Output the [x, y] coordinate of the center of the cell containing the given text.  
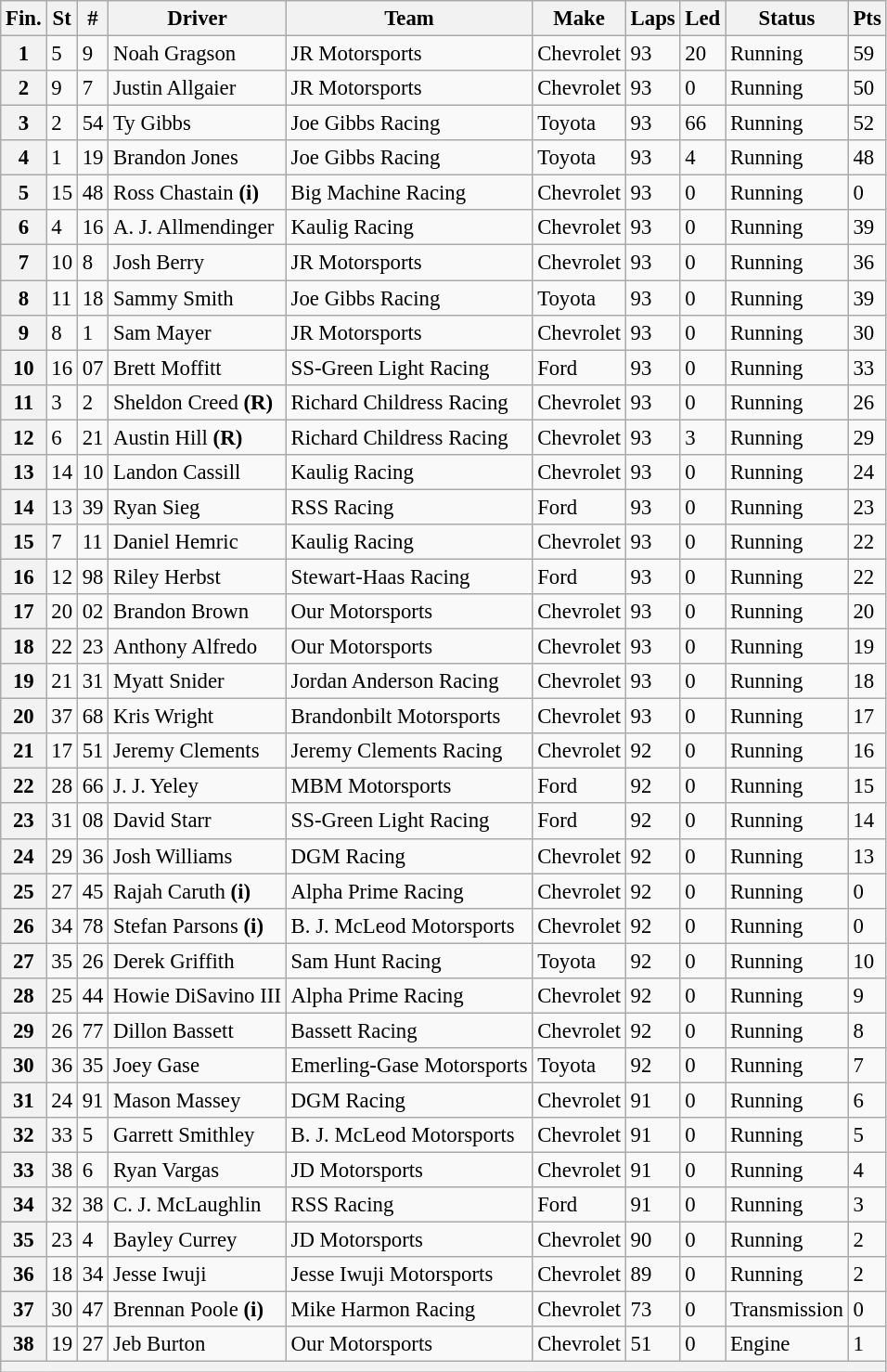
Ty Gibbs [198, 123]
Howie DiSavino III [198, 996]
St [61, 19]
Myatt Snider [198, 681]
Bassett Racing [409, 1030]
Sam Mayer [198, 332]
Sheldon Creed (R) [198, 402]
Garrett Smithley [198, 1135]
90 [653, 1240]
Jordan Anderson Racing [409, 681]
98 [93, 576]
Joey Gase [198, 1065]
Bayley Currey [198, 1240]
MBM Motorsports [409, 786]
Jeremy Clements [198, 751]
Justin Allgaier [198, 88]
Mike Harmon Racing [409, 1309]
Led [703, 19]
Ryan Vargas [198, 1170]
Rajah Caruth (i) [198, 891]
Make [579, 19]
Ross Chastain (i) [198, 193]
68 [93, 716]
Brandonbilt Motorsports [409, 716]
Jesse Iwuji [198, 1274]
Emerling-Gase Motorsports [409, 1065]
Mason Massey [198, 1099]
Josh Berry [198, 263]
Fin. [24, 19]
David Starr [198, 821]
Status [787, 19]
J. J. Yeley [198, 786]
Team [409, 19]
# [93, 19]
Derek Griffith [198, 960]
Pts [867, 19]
02 [93, 611]
Riley Herbst [198, 576]
Dillon Bassett [198, 1030]
Noah Gragson [198, 54]
Brett Moffitt [198, 367]
Transmission [787, 1309]
47 [93, 1309]
Jeremy Clements Racing [409, 751]
Engine [787, 1344]
Jesse Iwuji Motorsports [409, 1274]
Sam Hunt Racing [409, 960]
Driver [198, 19]
Landon Cassill [198, 472]
73 [653, 1309]
Josh Williams [198, 855]
52 [867, 123]
07 [93, 367]
Anthony Alfredo [198, 647]
Stewart-Haas Racing [409, 576]
Sammy Smith [198, 298]
Brandon Brown [198, 611]
Austin Hill (R) [198, 437]
C. J. McLaughlin [198, 1204]
59 [867, 54]
Jeb Burton [198, 1344]
Ryan Sieg [198, 507]
Stefan Parsons (i) [198, 925]
89 [653, 1274]
54 [93, 123]
44 [93, 996]
Daniel Hemric [198, 542]
08 [93, 821]
Brennan Poole (i) [198, 1309]
50 [867, 88]
A. J. Allmendinger [198, 227]
Kris Wright [198, 716]
Laps [653, 19]
78 [93, 925]
Brandon Jones [198, 158]
45 [93, 891]
Big Machine Racing [409, 193]
77 [93, 1030]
^^^^
§ **Work to complete**: Format the rows above as a numbered list, skipping blank lines and leaving out the pictures.

§ **Response for this exercise**:
1. Output the [x, y] coordinate of the center of the cell containing the given text.  
2. Ty Gibbs [198, 123]
3. Howie DiSavino III [198, 996]
4. St [61, 19]
5. Myatt Snider [198, 681]
6. Bassett Racing [409, 1030]
7. Sam Mayer [198, 332]
8. Sheldon Creed (R) [198, 402]
9. Garrett Smithley [198, 1135]
10. 90 [653, 1240]
11. Jordan Anderson Racing [409, 681]
12. 98 [93, 576]
13. Joey Gase [198, 1065]
14. Bayley Currey [198, 1240]
15. MBM Motorsports [409, 786]
16. Jeremy Clements [198, 751]
17. Justin Allgaier [198, 88]
18. Mike Harmon Racing [409, 1309]
19. Led [703, 19]
20. Ryan Vargas [198, 1170]
21. Rajah Caruth (i) [198, 891]
22. Make [579, 19]
23. Ross Chastain (i) [198, 193]
24. 68 [93, 716]
25. Brandonbilt Motorsports [409, 716]
26. Jesse Iwuji [198, 1274]
27. Emerling-Gase Motorsports [409, 1065]
28. Mason Massey [198, 1099]
29. Josh Berry [198, 263]
30. Fin. [24, 19]
31. David Starr [198, 821]
32. Status [787, 19]
33. J. J. Yeley [198, 786]
34. Team [409, 19]
35. # [93, 19]
36. Derek Griffith [198, 960]
37. Pts [867, 19]
38. 02 [93, 611]
39. Riley Herbst [198, 576]
40. Dillon Bassett [198, 1030]
41. Noah Gragson [198, 54]
42. Brett Moffitt [198, 367]
43. Transmission [787, 1309]
44. 47 [93, 1309]
45. Jeremy Clements Racing [409, 751]
46. Engine [787, 1344]
47. Jesse Iwuji Motorsports [409, 1274]
48. Sam Hunt Racing [409, 960]
49. Driver [198, 19]
50. Landon Cassill [198, 472]
51. 73 [653, 1309]
52. Josh Williams [198, 855]
53. 52 [867, 123]
54. 07 [93, 367]
55. Anthony Alfredo [198, 647]
56. Stewart-Haas Racing [409, 576]
57. Sammy Smith [198, 298]
58. Brandon Brown [198, 611]
59. Austin Hill (R) [198, 437]
60. C. J. McLaughlin [198, 1204]
61. 59 [867, 54]
62. Jeb Burton [198, 1344]
63. Ryan Sieg [198, 507]
64. Stefan Parsons (i) [198, 925]
65. 89 [653, 1274]
66. 54 [93, 123]
67. 44 [93, 996]
68. Daniel Hemric [198, 542]
69. 08 [93, 821]
70. Brennan Poole (i) [198, 1309]
71. 50 [867, 88]
72. A. J. Allmendinger [198, 227]
73. Kris Wright [198, 716]
74. Laps [653, 19]
75. 78 [93, 925]
76. Brandon Jones [198, 158]
77. 45 [93, 891]
78. Big Machine Racing [409, 193]
79. 77 [93, 1030]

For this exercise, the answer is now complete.